• _Instructions for the task_:
Set down exactly, from the records below, the line with "camera: 70 degrees left, 35 degrees up" through the line with "(963, 324) = (843, 243): red egg -> none", and nothing else.

• _Dataset content_:
▼▼▼

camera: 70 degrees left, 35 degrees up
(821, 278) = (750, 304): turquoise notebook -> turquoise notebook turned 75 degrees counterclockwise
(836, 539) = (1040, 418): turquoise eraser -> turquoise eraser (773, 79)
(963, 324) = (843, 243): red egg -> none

▲▲▲
▼▼▼

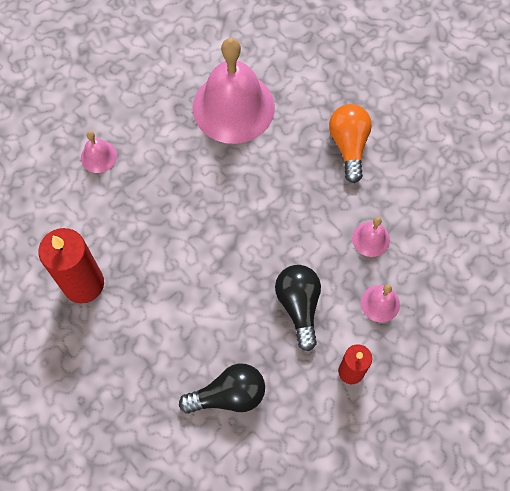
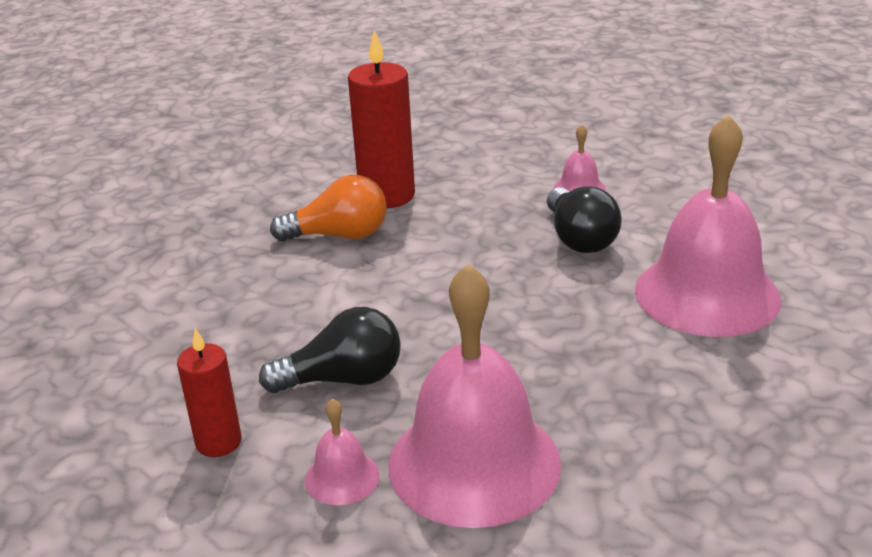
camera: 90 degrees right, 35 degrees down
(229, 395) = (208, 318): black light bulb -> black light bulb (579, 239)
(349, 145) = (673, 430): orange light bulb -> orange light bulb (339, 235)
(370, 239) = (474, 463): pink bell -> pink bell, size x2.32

▲▲▲

• _Exercise response_:
camera: 70 degrees left, 35 degrees up
(821, 278) = (750, 304): turquoise notebook -> turquoise notebook turned 75 degrees counterclockwise
(836, 539) = (1040, 418): turquoise eraser -> turquoise eraser (773, 79)
(963, 324) = (843, 243): red egg -> none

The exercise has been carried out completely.